_Exercise aim_: The range runs from the line containing "R2: none -> 100k (3V3, W7)" through the last line of the material below; retype it exactly, leaving out the pictures.

_Available data_:
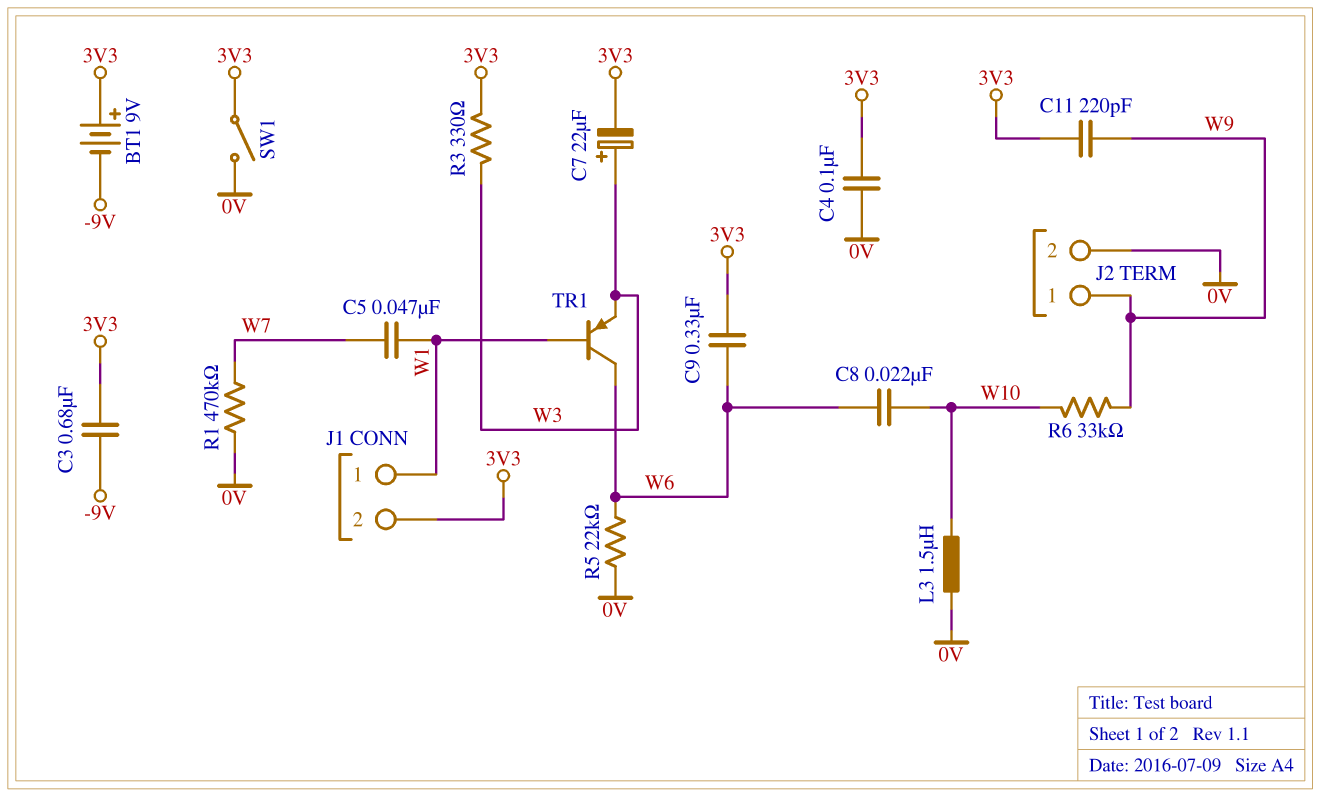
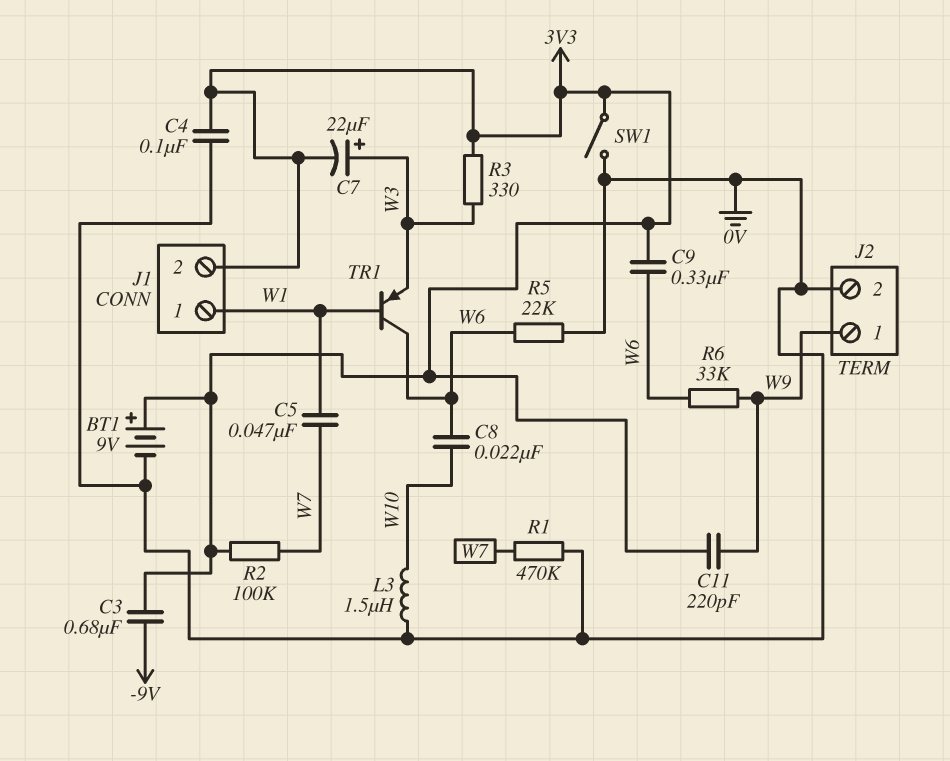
BT1: 9V (plus 3V3, minus -9V) -> 9V (plus 3V3, minus 0V)
R2: none -> 100k (3V3, W7)
R6: 33k (W9, W10) -> 33k (W6, W9)

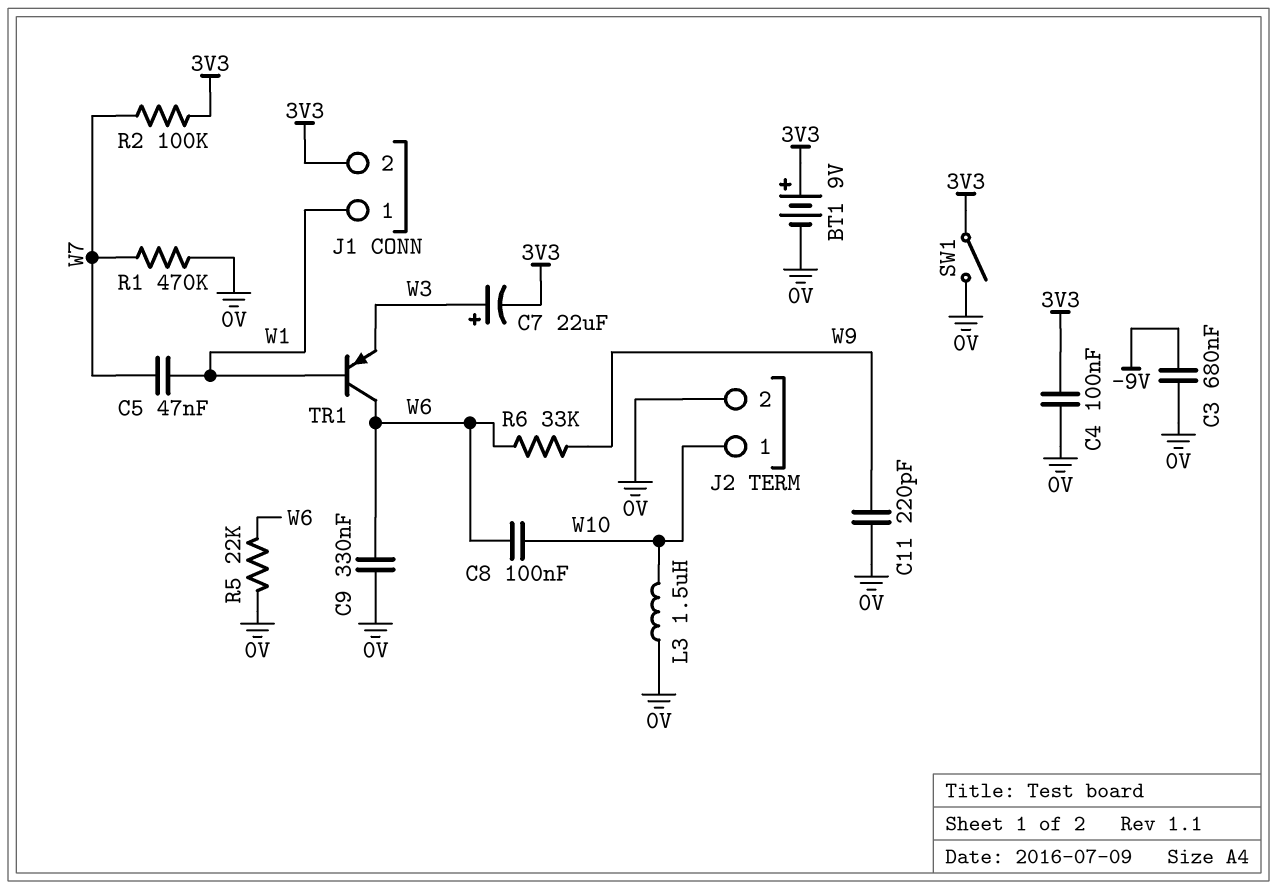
C3: 680nF (-9V, 3V3) -> 680nF (-9V, 0V)
C8: 22nF (W6, W10) -> 100nF (W6, W10)
C9: 330nF (3V3, W6) -> 330nF (0V, W6)
C11: 220pF (3V3, W9) -> 220pF (0V, W9)
J2 pin 1: W9 -> W10
R3: 330 (3V3, W3) -> none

_Answer section_:
R2: none -> 100k (3V3, W7)
R6: 33k (W9, W10) -> 33k (W6, W9)

C3: 680nF (-9V, 3V3) -> 680nF (-9V, 0V)
C8: 22nF (W6, W10) -> 100nF (W6, W10)
C9: 330nF (3V3, W6) -> 330nF (0V, W6)
C11: 220pF (3V3, W9) -> 220pF (0V, W9)
J2 pin 1: W9 -> W10
R3: 330 (3V3, W3) -> none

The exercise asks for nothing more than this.